___ Entries shown ___

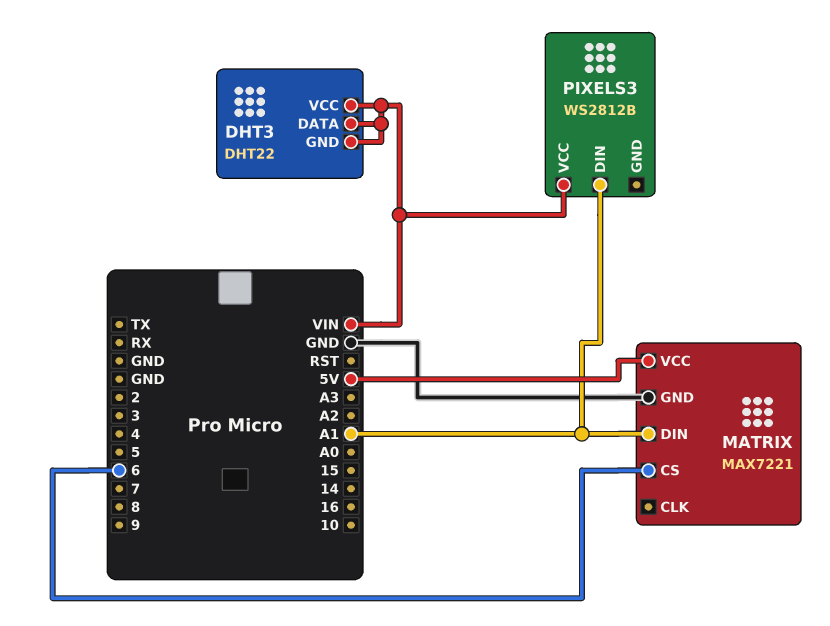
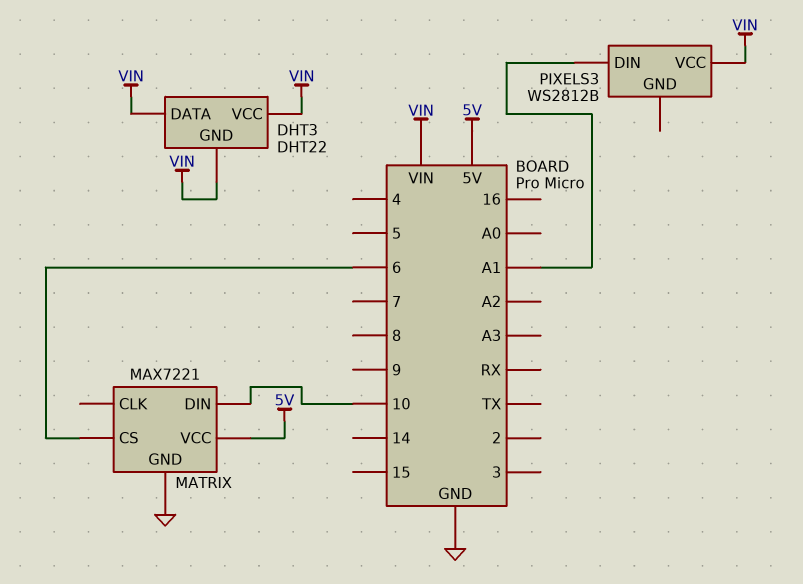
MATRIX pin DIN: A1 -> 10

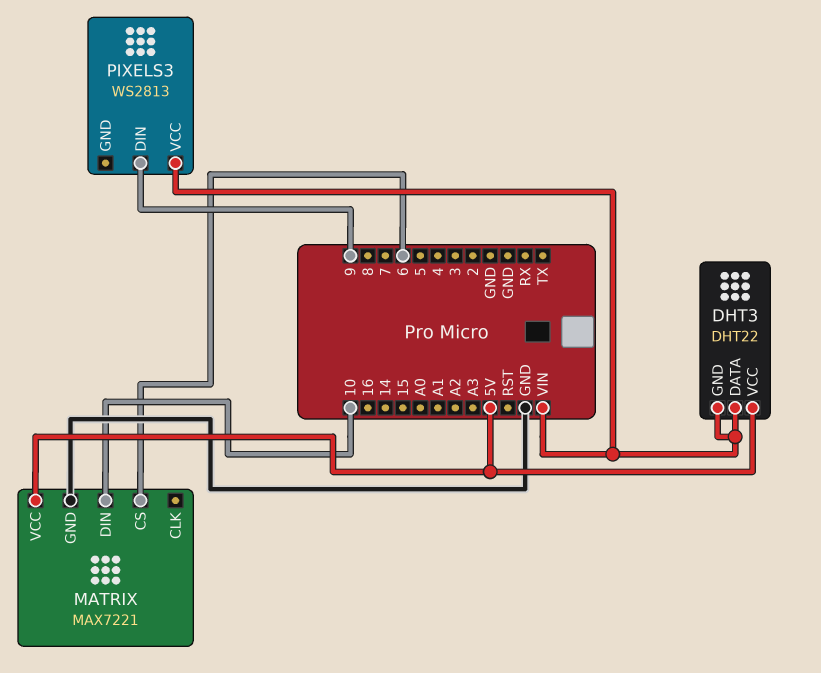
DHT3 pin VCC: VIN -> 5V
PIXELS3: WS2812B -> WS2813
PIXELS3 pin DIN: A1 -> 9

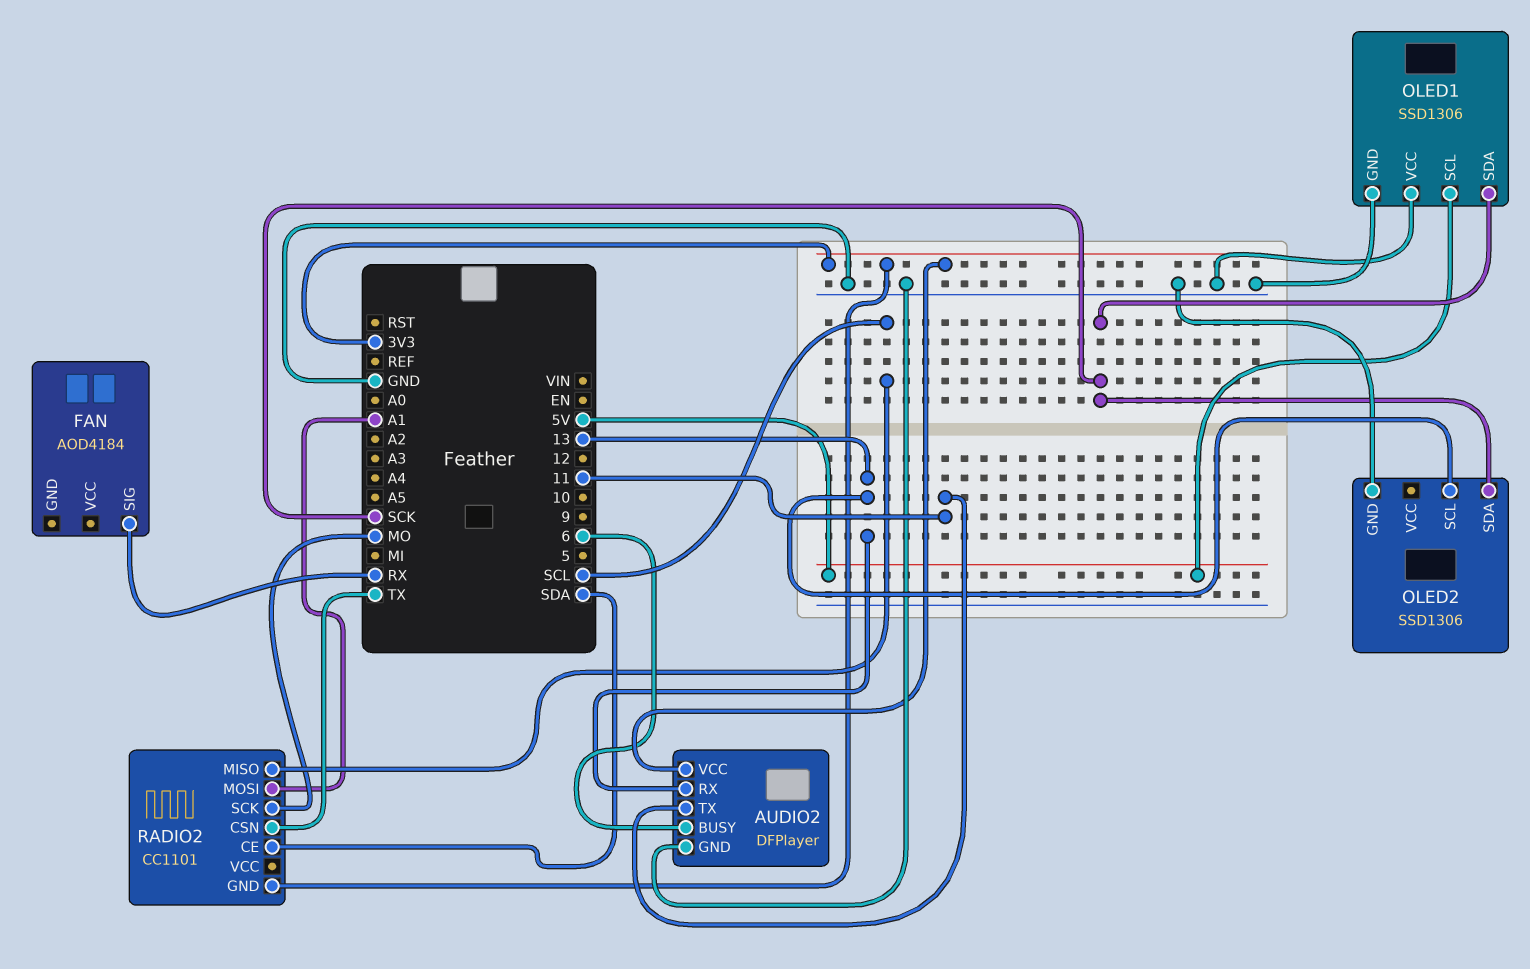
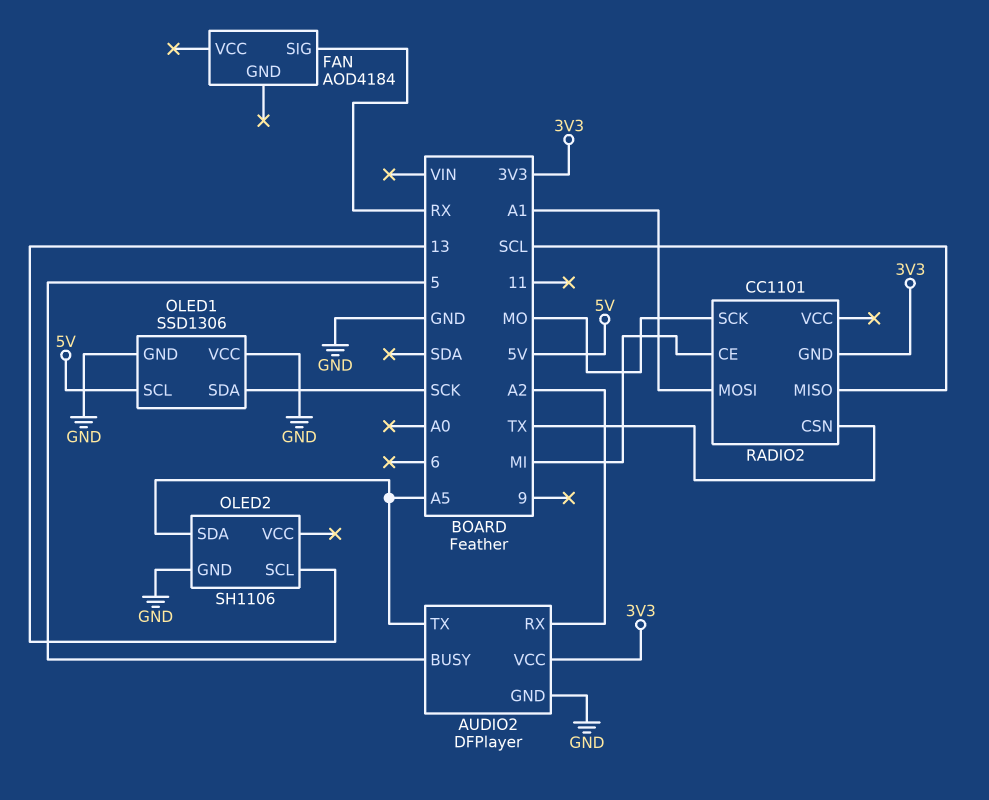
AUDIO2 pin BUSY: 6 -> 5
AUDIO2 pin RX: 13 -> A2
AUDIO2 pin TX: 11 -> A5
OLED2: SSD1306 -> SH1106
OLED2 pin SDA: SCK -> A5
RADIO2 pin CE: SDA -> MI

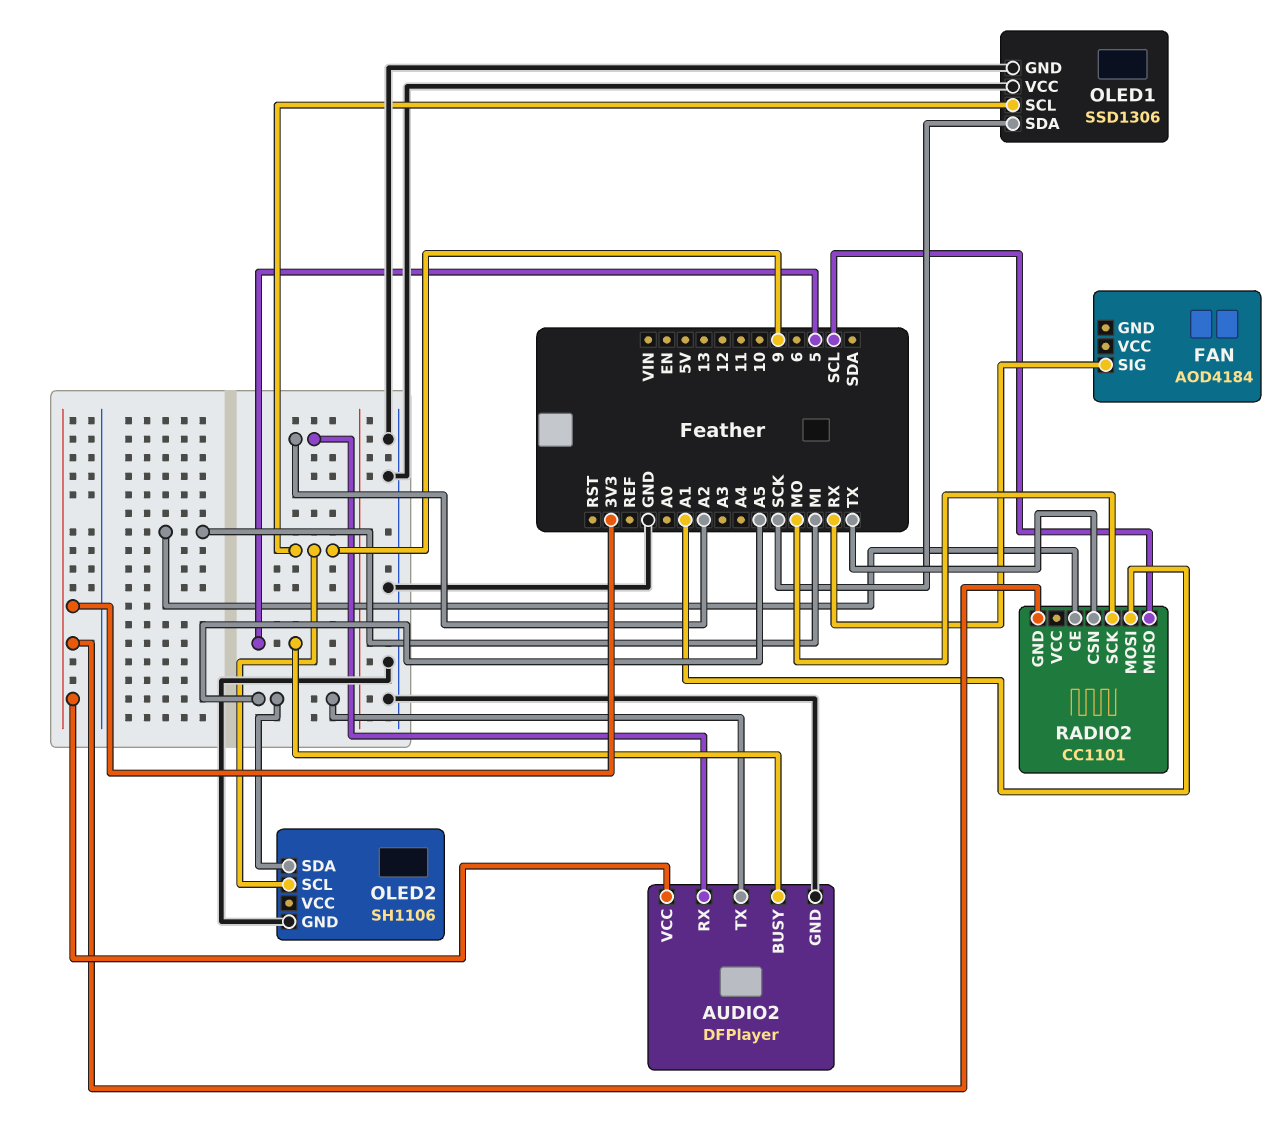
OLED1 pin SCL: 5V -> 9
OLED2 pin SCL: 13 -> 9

___

Task details
Every entry above should be duplicated exactly. Do not include the images.

Solution to the problem
MATRIX pin DIN: A1 -> 10

DHT3 pin VCC: VIN -> 5V
PIXELS3: WS2812B -> WS2813
PIXELS3 pin DIN: A1 -> 9

AUDIO2 pin BUSY: 6 -> 5
AUDIO2 pin RX: 13 -> A2
AUDIO2 pin TX: 11 -> A5
OLED2: SSD1306 -> SH1106
OLED2 pin SDA: SCK -> A5
RADIO2 pin CE: SDA -> MI

OLED1 pin SCL: 5V -> 9
OLED2 pin SCL: 13 -> 9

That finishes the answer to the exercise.